== Data to process
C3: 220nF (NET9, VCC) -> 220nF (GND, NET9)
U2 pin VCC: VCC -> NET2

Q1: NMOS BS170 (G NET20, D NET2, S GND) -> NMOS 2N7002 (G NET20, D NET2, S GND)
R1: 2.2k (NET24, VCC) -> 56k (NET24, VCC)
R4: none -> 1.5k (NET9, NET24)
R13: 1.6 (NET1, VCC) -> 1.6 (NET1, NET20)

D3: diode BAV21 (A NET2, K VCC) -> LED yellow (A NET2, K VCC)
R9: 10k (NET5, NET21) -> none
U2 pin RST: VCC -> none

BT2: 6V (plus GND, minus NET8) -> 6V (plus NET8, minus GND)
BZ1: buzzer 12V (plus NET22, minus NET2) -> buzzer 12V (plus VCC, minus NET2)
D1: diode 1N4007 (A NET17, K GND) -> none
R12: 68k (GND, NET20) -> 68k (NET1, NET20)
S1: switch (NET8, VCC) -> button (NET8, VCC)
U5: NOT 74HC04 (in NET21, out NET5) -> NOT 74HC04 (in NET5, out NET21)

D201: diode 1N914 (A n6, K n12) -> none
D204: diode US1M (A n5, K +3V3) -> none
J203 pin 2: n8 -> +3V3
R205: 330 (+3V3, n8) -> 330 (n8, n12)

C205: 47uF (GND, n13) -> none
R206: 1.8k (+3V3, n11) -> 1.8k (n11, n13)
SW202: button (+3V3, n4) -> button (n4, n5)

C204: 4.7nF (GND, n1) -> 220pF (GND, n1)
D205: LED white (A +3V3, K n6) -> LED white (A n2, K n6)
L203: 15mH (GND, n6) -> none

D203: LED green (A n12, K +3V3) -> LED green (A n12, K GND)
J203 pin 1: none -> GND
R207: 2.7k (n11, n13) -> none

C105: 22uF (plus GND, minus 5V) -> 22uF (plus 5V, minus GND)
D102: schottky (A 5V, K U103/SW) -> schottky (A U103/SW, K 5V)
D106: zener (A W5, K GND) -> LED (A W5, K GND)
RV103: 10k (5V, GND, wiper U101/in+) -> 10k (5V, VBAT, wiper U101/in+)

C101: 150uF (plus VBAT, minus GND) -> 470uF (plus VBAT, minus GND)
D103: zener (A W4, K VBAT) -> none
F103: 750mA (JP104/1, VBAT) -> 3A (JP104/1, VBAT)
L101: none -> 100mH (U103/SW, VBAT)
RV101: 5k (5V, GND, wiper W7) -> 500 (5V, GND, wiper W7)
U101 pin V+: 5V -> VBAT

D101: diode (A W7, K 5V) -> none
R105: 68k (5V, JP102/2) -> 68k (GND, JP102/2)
====
Go through the entries above and count the lines holding the word "VBAT"; write nothing but the number.

### Answer section:
6